**MATERIAL FOR THIS EXERCISE**
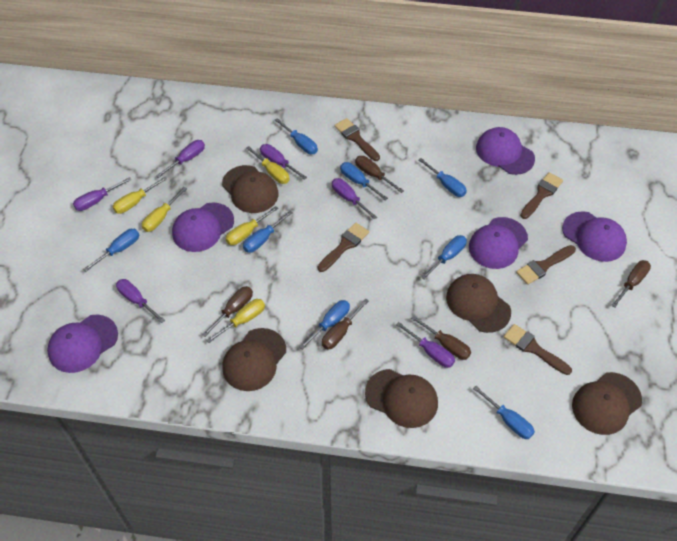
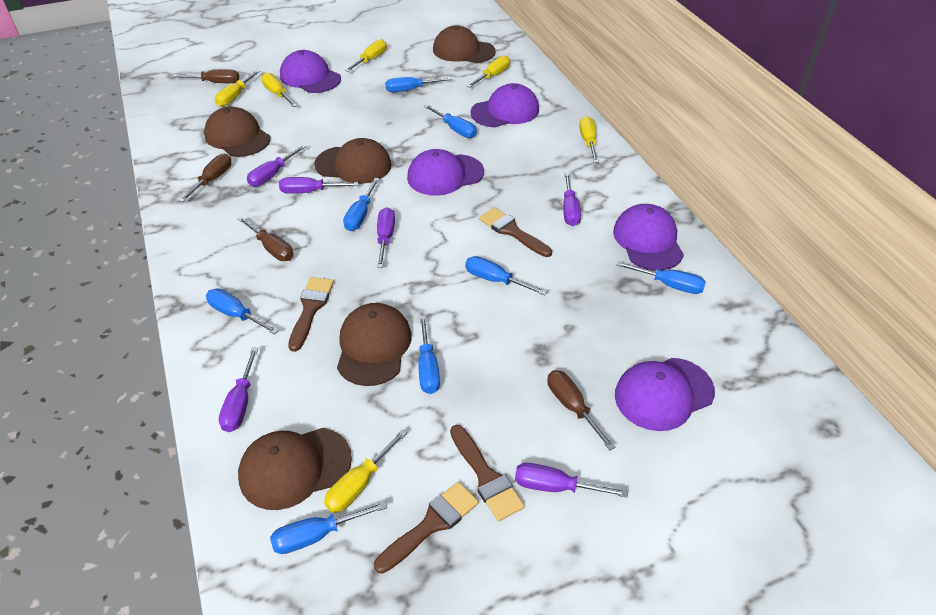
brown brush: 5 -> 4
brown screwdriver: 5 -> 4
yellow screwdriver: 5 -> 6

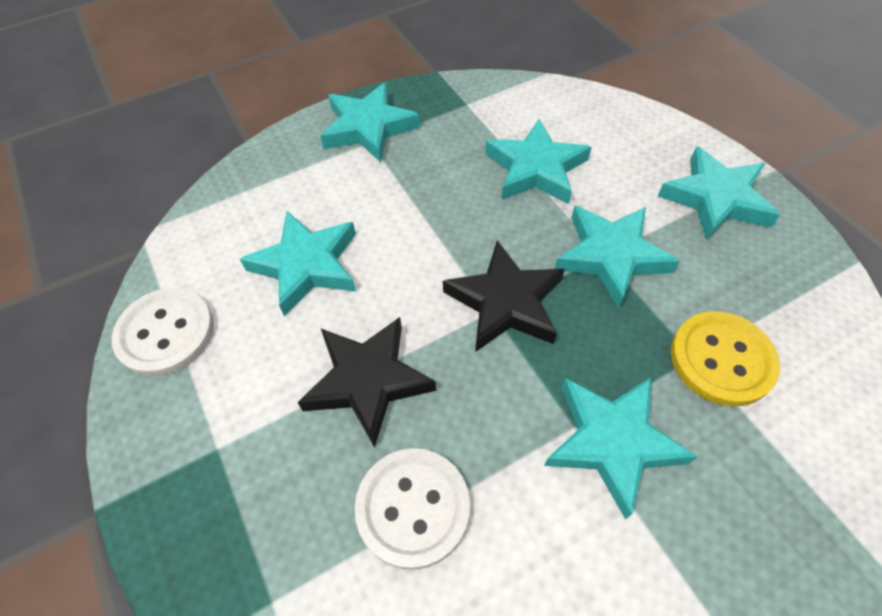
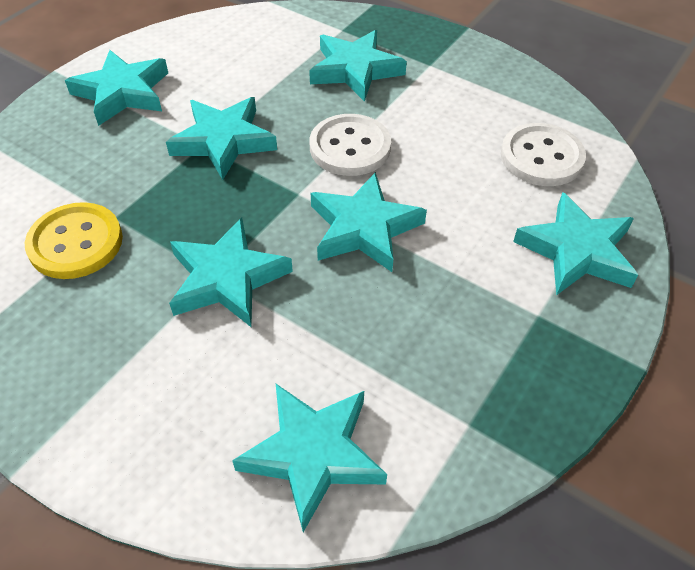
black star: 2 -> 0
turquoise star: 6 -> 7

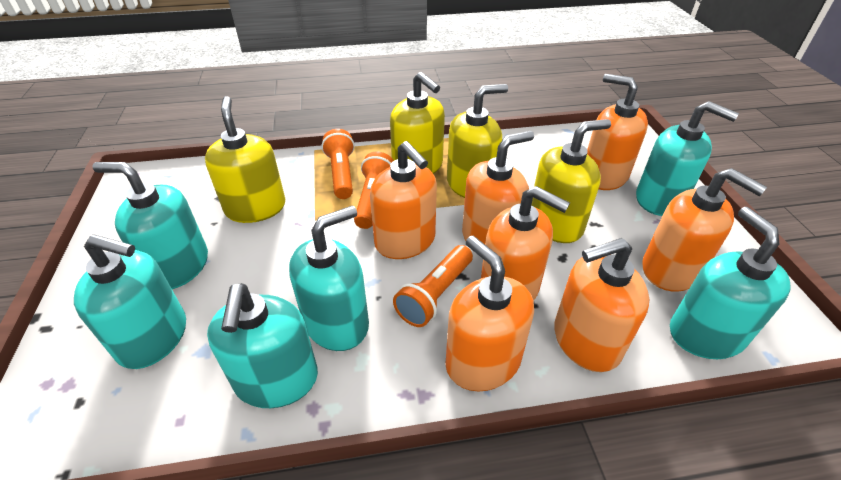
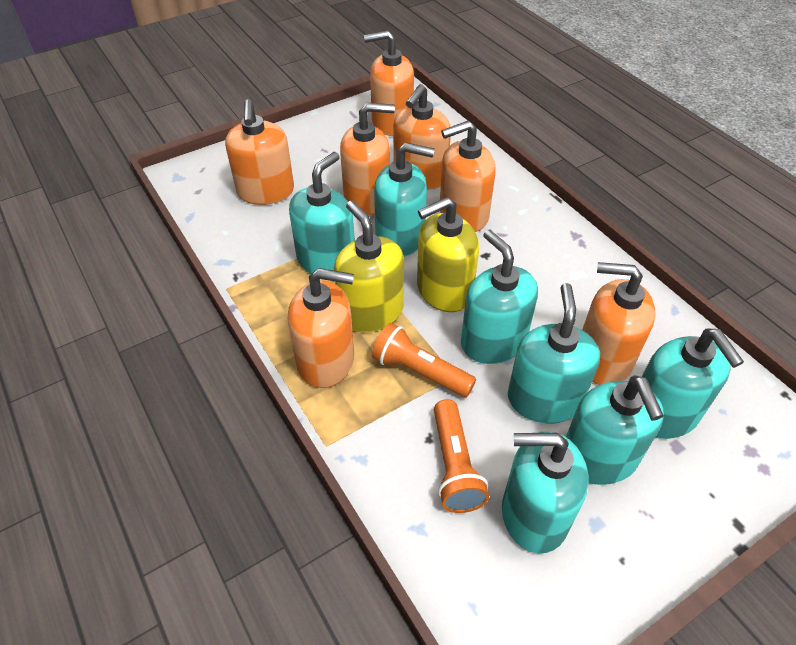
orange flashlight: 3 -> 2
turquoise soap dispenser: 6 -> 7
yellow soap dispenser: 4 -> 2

**TASK PROMPT**
Give back all the records as they stand, but with no pictures in the copy.

**EXERCISE OUTPUT**
brown brush: 5 -> 4
brown screwdriver: 5 -> 4
yellow screwdriver: 5 -> 6

black star: 2 -> 0
turquoise star: 6 -> 7

orange flashlight: 3 -> 2
turquoise soap dispenser: 6 -> 7
yellow soap dispenser: 4 -> 2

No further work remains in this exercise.